• Work order
Your copy should contain exactly the lines from the start of the listing through the line that holds "black tile N13:O13", and no pictures.

• Records
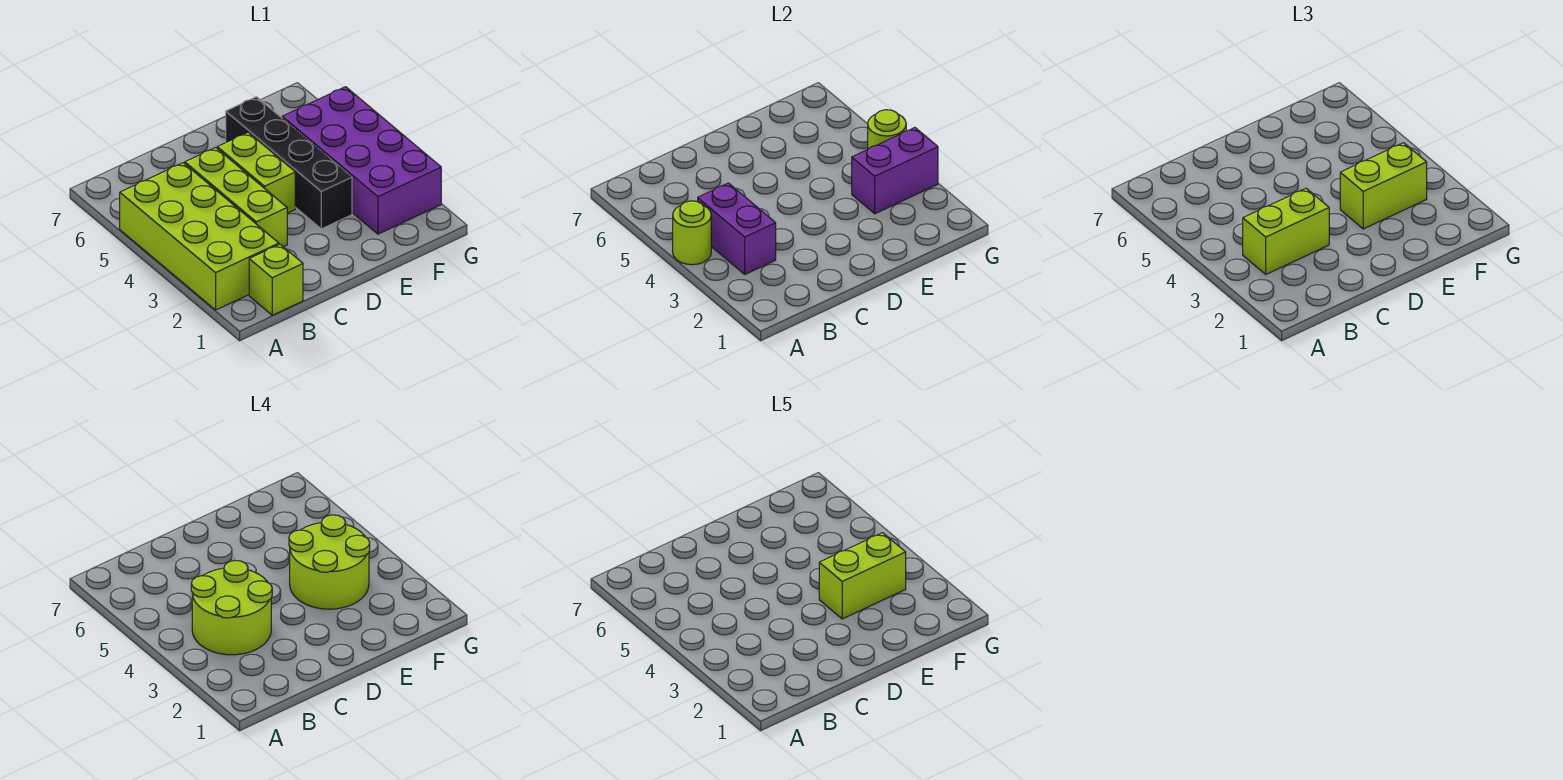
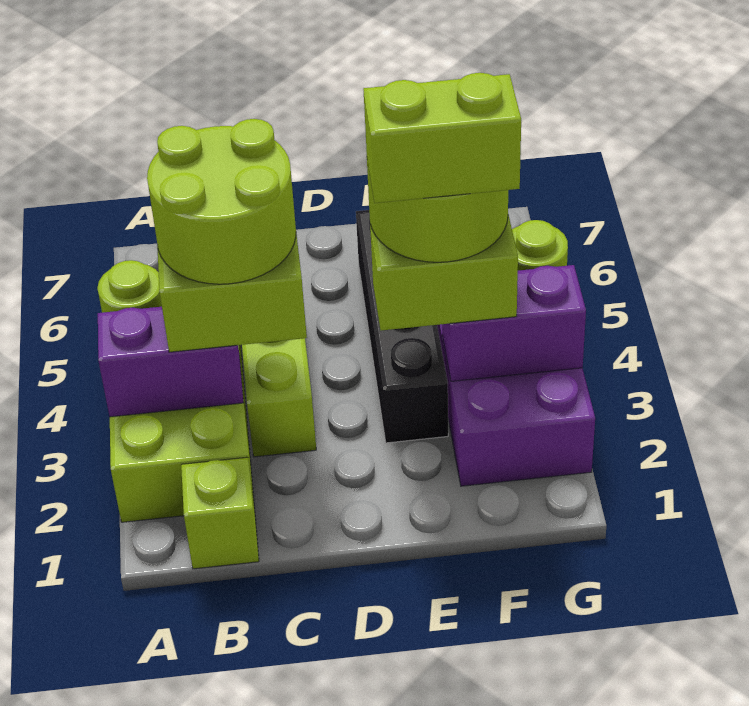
purple brick B3:B4 level 2 -> purple brick A3:B3 level 2
lime brick D4:D5 level 1 -> none

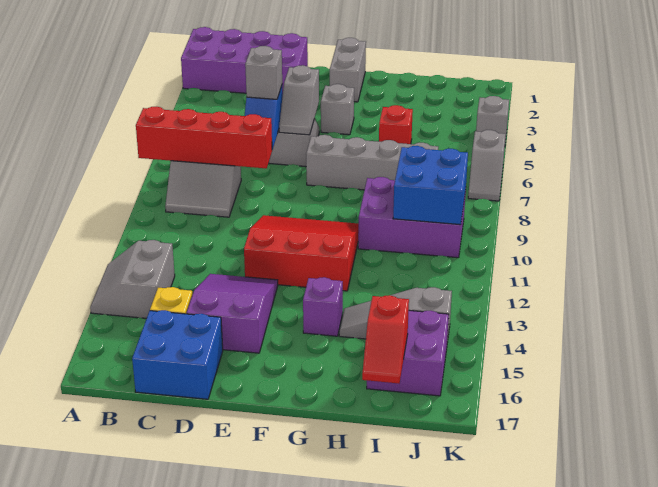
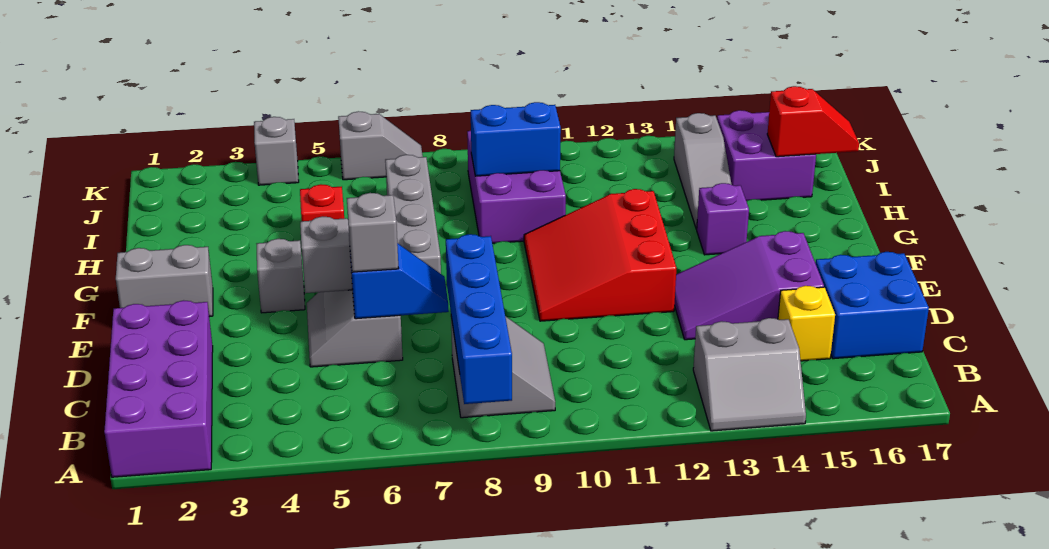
red brick A8:D8 level 2 -> blue brick A8:D8 level 2
blue brick I9:J10 level 2 -> blue brick I9:I10 level 2

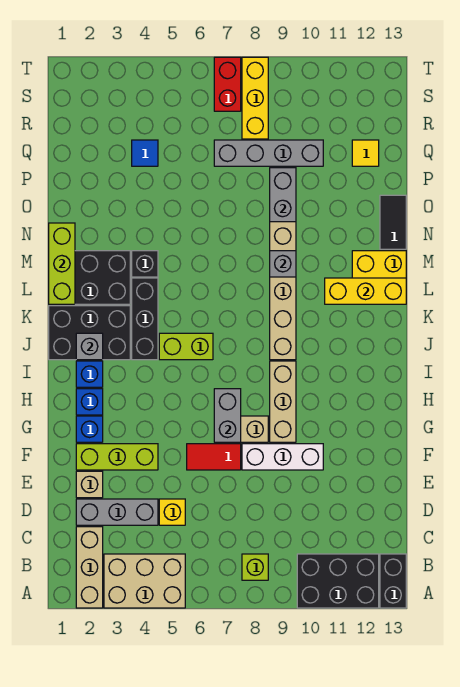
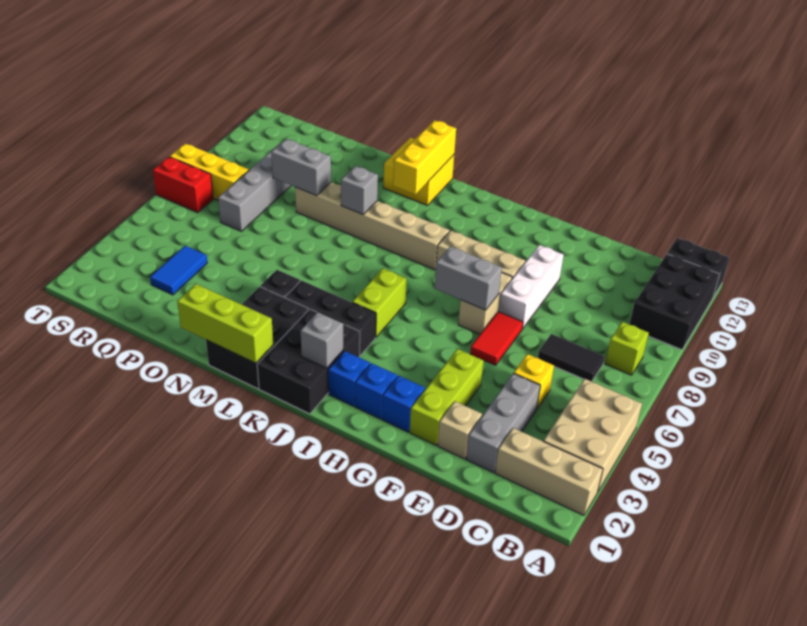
black tile N13:O13 level 1 -> black tile C7:D7 level 1
blue tile Q4 level 1 -> blue tile Q3:Q4 level 1
yellow tile Q12 level 1 -> none

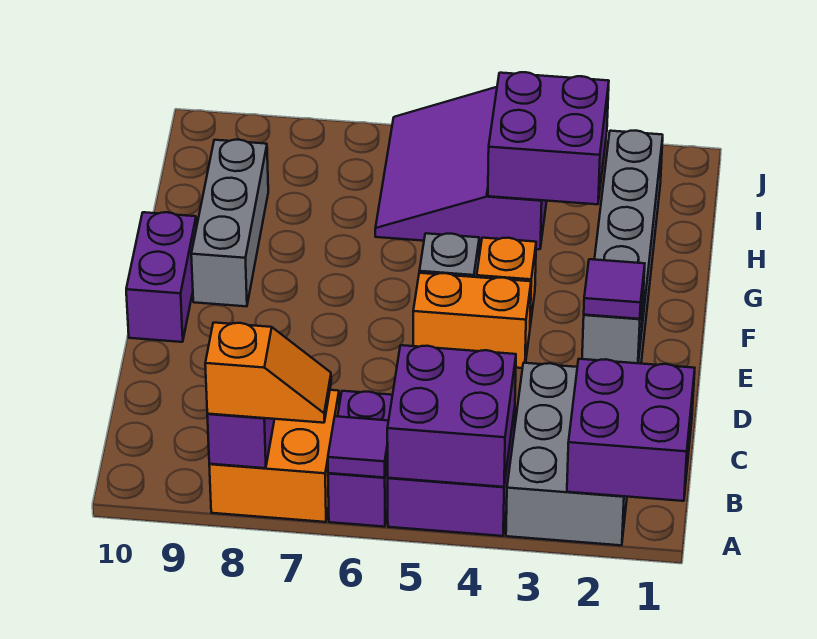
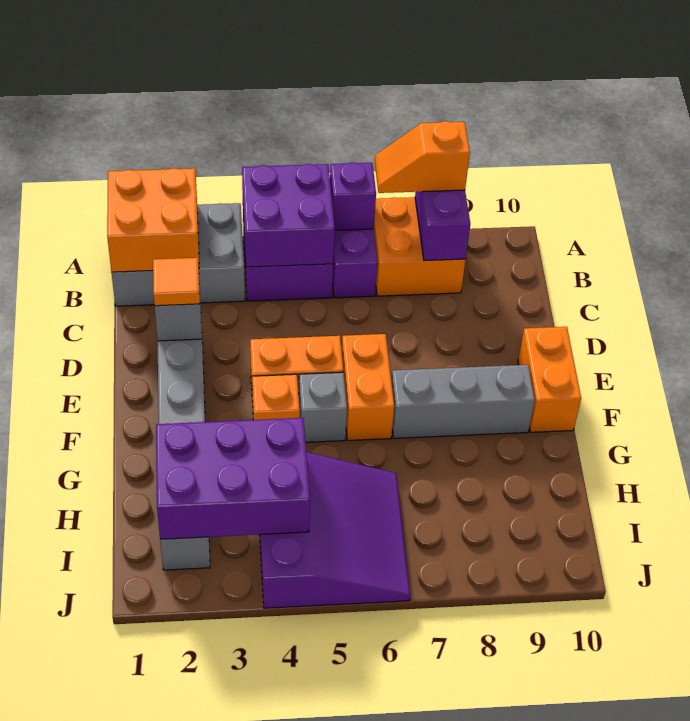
purple brick A1:B2 level 2 -> orange brick A1:B2 level 2
grey brick A2:C3 level 1 -> grey brick A1:B3 level 1
purple tile A6 level 2 -> purple brick A6 level 2
purple tile D2 level 3 -> orange tile D2 level 3
none -> orange brick E6:F6 level 1
purple brick E10:F10 level 1 -> orange brick E10:F10 level 1
grey brick F9:H9 level 1 -> grey brick F7:F9 level 1
purple brick H3:I4 level 2 -> purple brick H2:I4 level 2

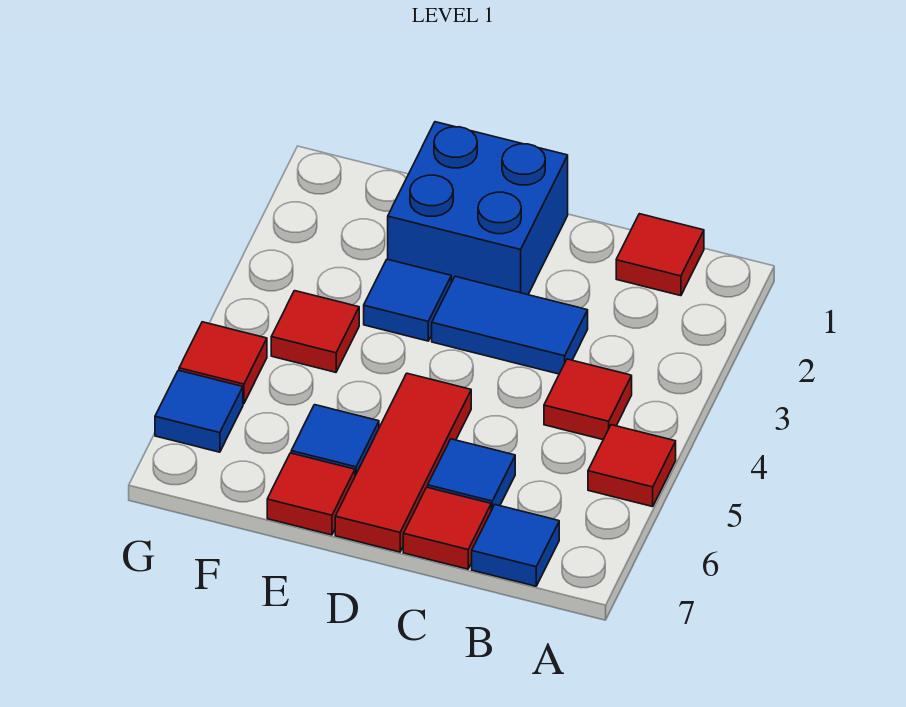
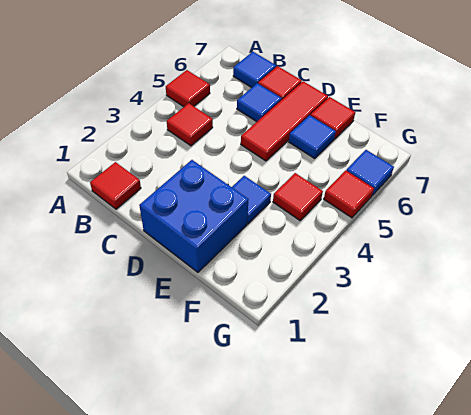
blue tile C3:D3 level 1 -> none

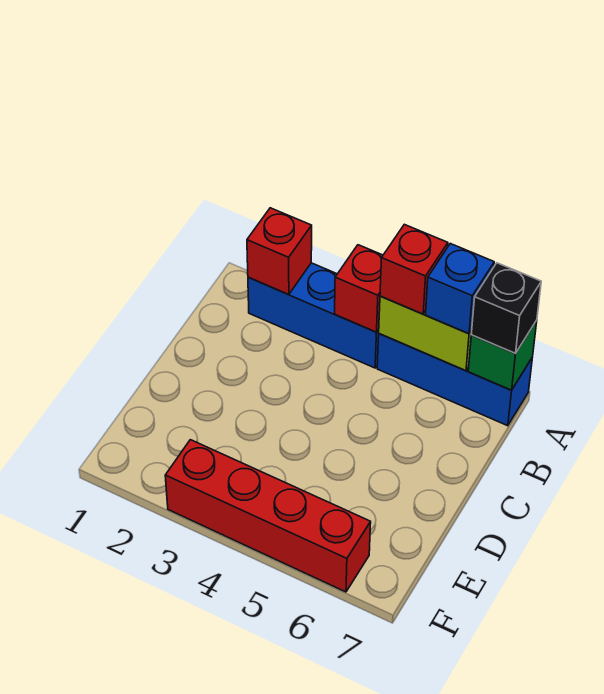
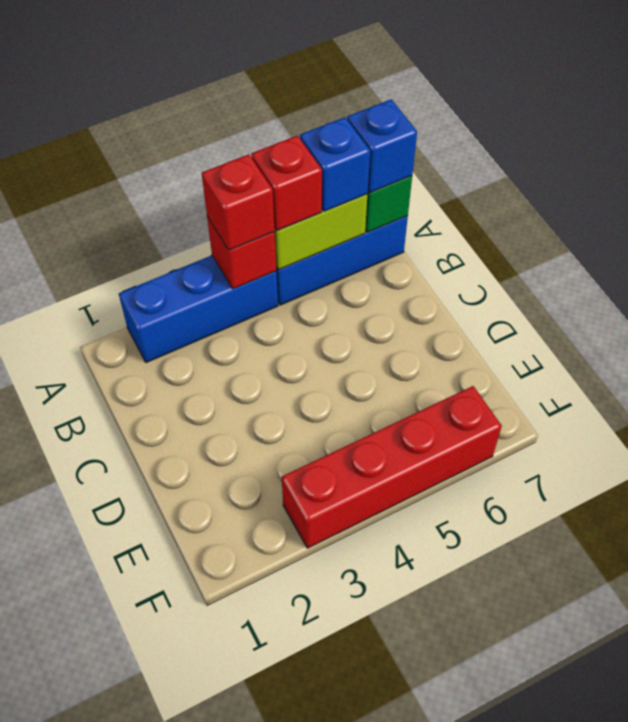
red brick A2 level 2 -> red brick A4 level 3
black brick A7 level 3 -> blue brick A7 level 3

• Exercise answer
purple brick B3:B4 level 2 -> purple brick A3:B3 level 2
lime brick D4:D5 level 1 -> none

red brick A8:D8 level 2 -> blue brick A8:D8 level 2
blue brick I9:J10 level 2 -> blue brick I9:I10 level 2

black tile N13:O13 level 1 -> black tile C7:D7 level 1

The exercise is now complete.